▽

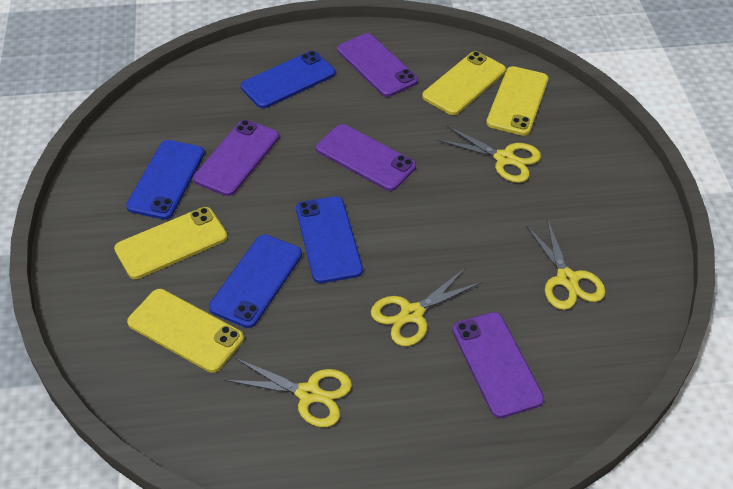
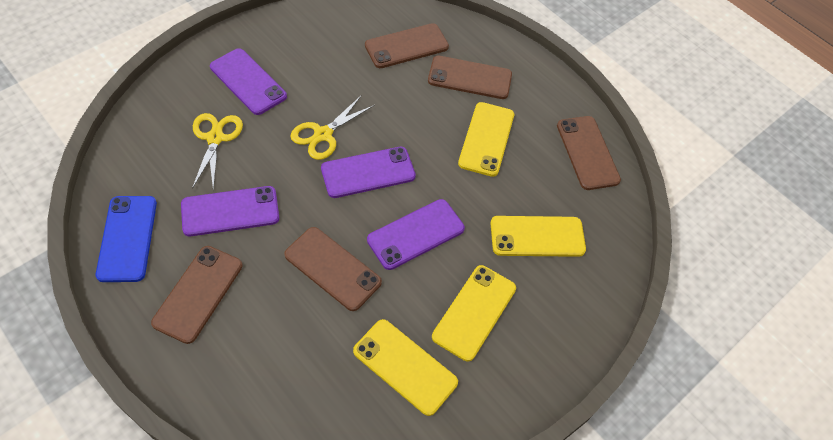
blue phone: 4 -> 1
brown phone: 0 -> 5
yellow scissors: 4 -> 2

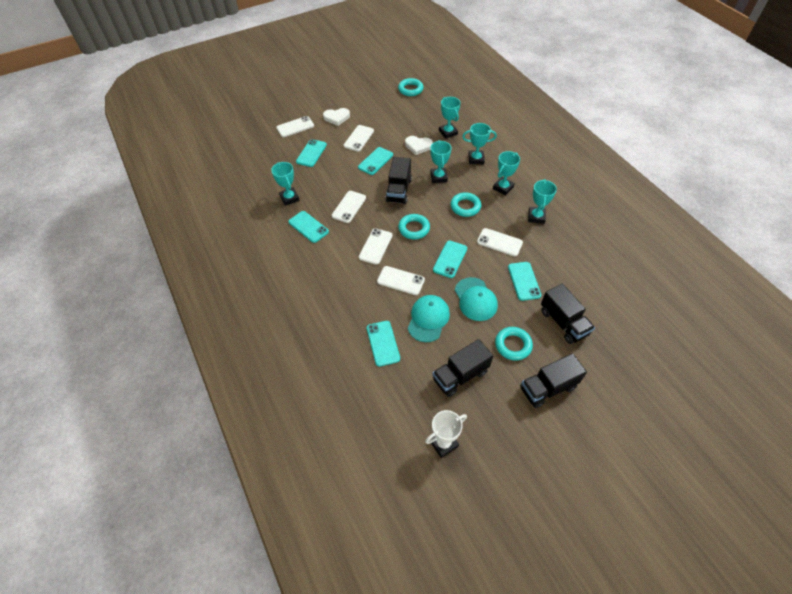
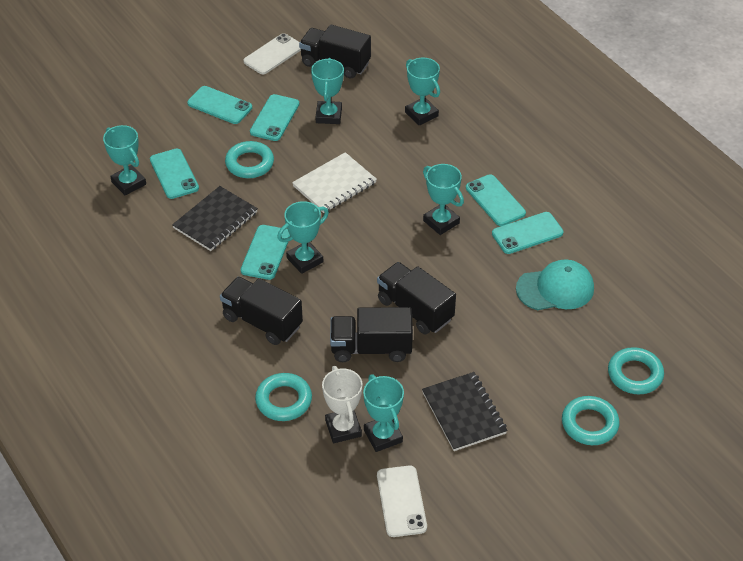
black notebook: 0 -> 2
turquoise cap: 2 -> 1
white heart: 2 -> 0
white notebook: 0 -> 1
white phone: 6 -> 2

△
▽

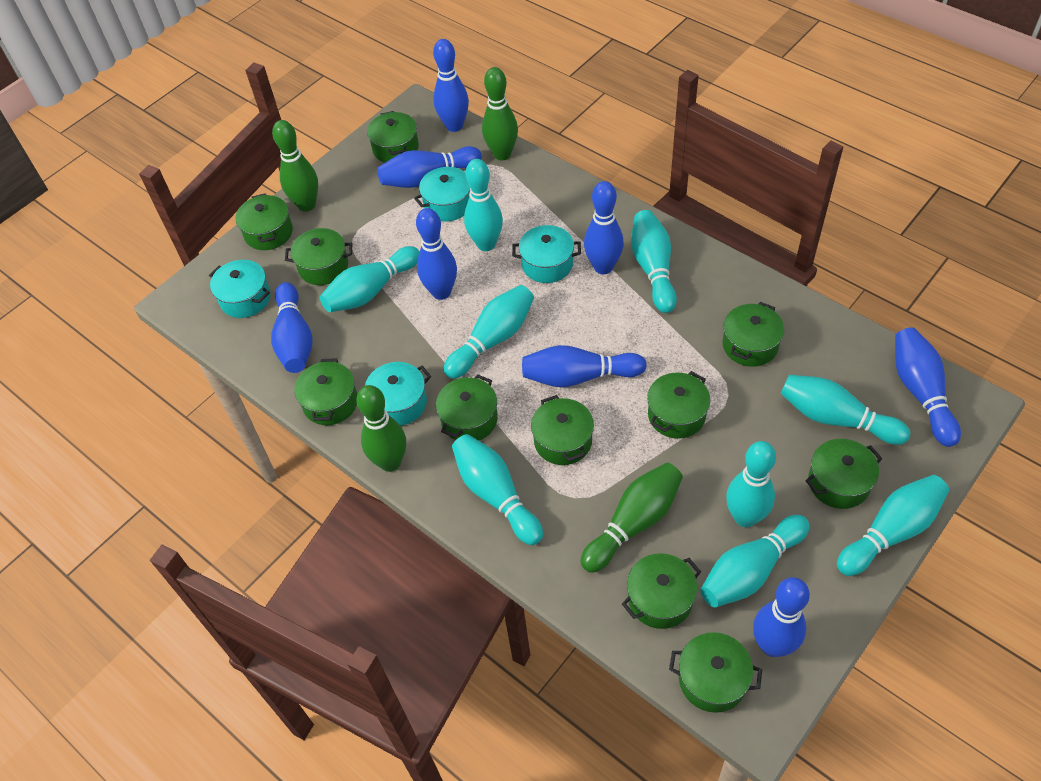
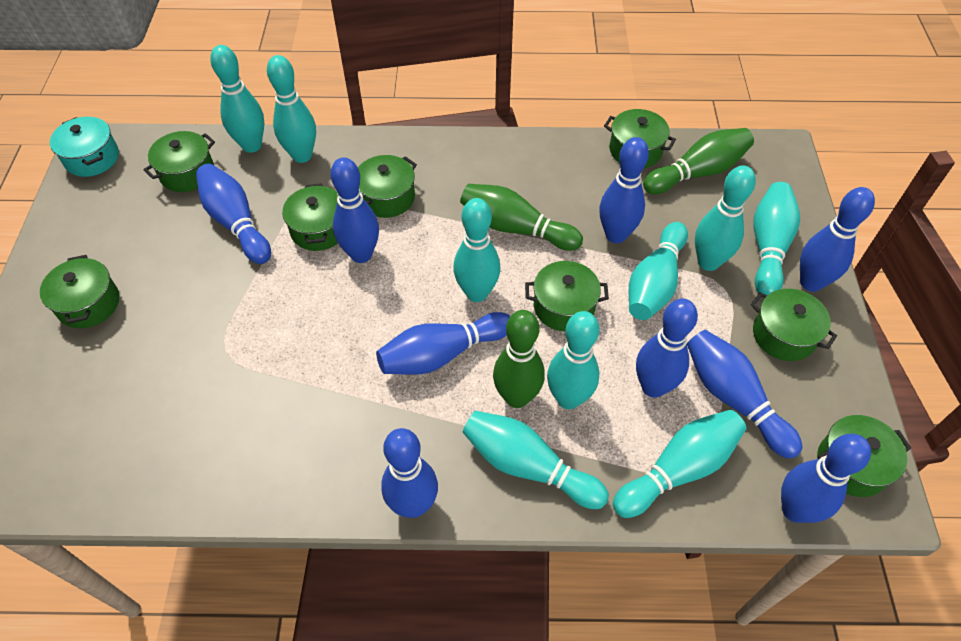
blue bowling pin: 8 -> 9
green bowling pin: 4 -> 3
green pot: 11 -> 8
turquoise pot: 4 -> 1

△
▽

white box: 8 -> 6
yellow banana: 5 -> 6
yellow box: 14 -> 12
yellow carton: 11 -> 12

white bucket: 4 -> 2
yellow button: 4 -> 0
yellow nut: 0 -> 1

△

WHAT THE EXERCISE ASKS:
Please output the lines above beginning at the line with "yellow scissors: 4 -> 2" and ending after the line with "white phone: 6 -> 2", precisely as written and with no pictures.

TASK ANSWER:
yellow scissors: 4 -> 2

black notebook: 0 -> 2
turquoise cap: 2 -> 1
white heart: 2 -> 0
white notebook: 0 -> 1
white phone: 6 -> 2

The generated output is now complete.